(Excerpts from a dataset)
BEGIN
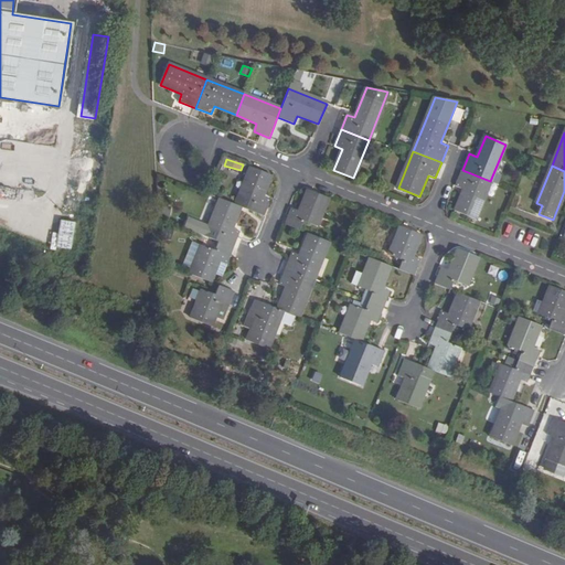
[(235,205),(240,208),(263,217),(270,200),(262,196),(269,176),(249,167),(238,195),(235,205)]
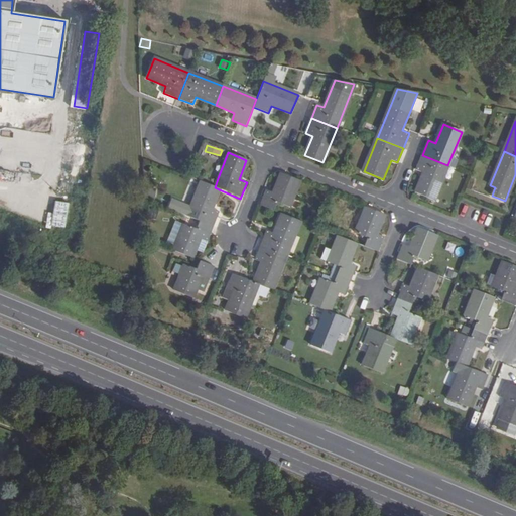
[(447,165),(422,155),(416,169),(423,172),(416,191),(434,200),(447,165)]
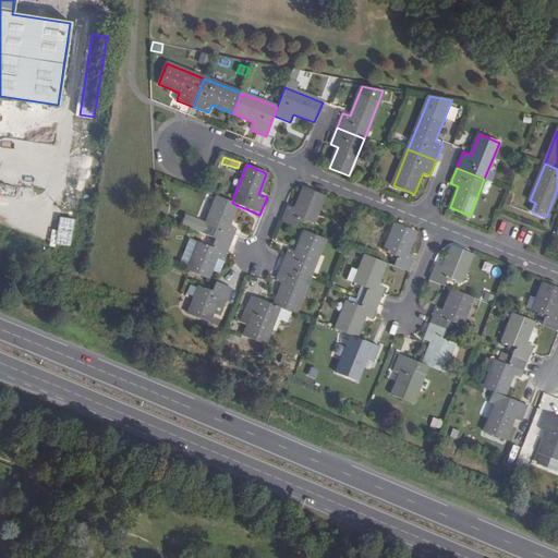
[(287,205),(280,221),(295,228),(300,218),(311,222),(323,195),(302,187),(293,208),(287,205)]
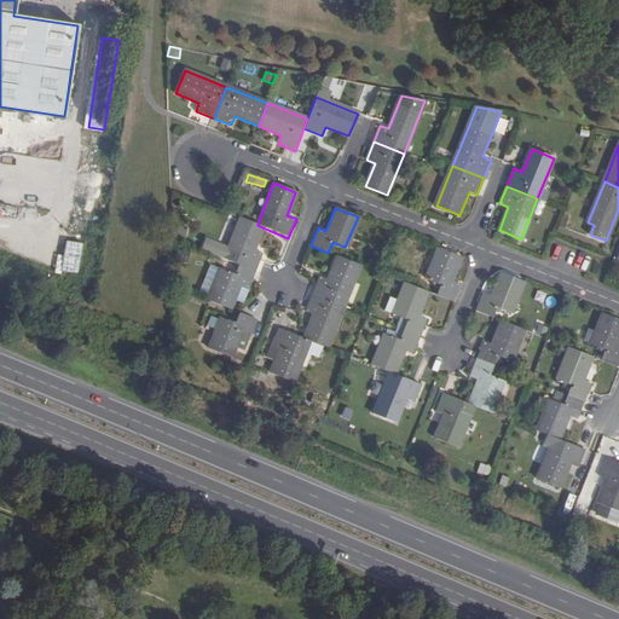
[(238,265),(255,271),(260,260),(262,254),(253,250),(262,227),(258,225),(241,218),(224,259),(238,265)]
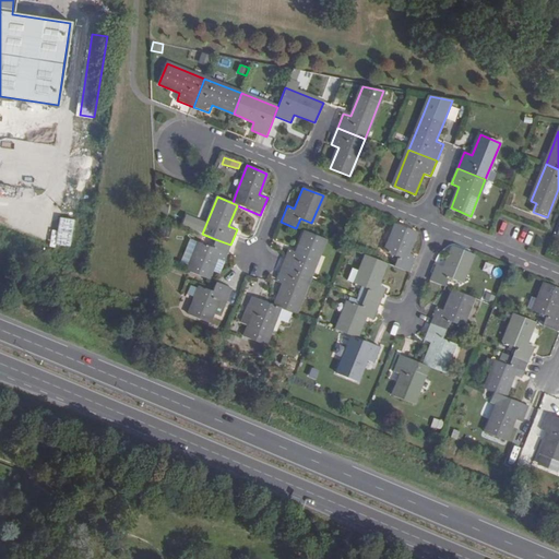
[(70,249),(75,219),(60,216),(54,245),(70,249)]
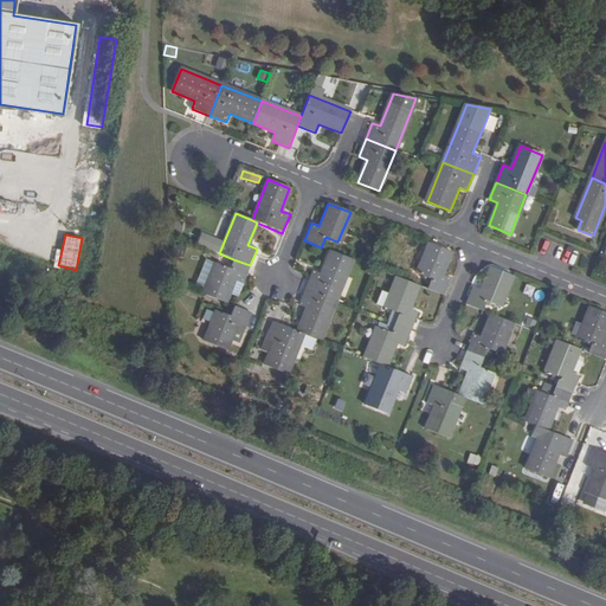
[(427,289),(444,296),(451,278),(443,275),(451,252),(430,244),(418,274),(431,279),(427,289)]
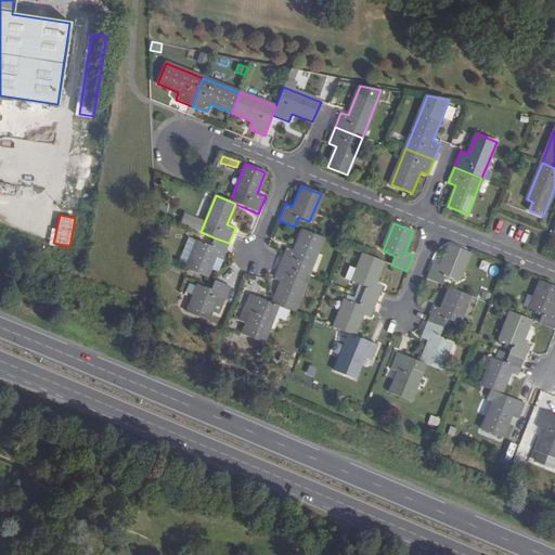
[(280,263),(307,274),(322,237),(301,229),(293,250),(286,247),(282,256),(280,263)]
END
_PROBLEM DETAILS_
Leaving out every picture, repeat exactly the lines of the records from the start through the line that has "[(70,249),(75,219),(60,216),(54,245),(70,249)]".

_TASK RESPONSE_
[(235,205),(240,208),(263,217),(270,200),(262,196),(269,176),(249,167),(238,195),(235,205)]
[(447,165),(422,155),(416,169),(423,172),(416,191),(434,200),(447,165)]
[(287,205),(280,221),(295,228),(300,218),(311,222),(323,195),(302,187),(293,208),(287,205)]
[(238,265),(255,271),(260,260),(262,254),(253,250),(262,227),(258,225),(241,218),(224,259),(238,265)]
[(70,249),(75,219),(60,216),(54,245),(70,249)]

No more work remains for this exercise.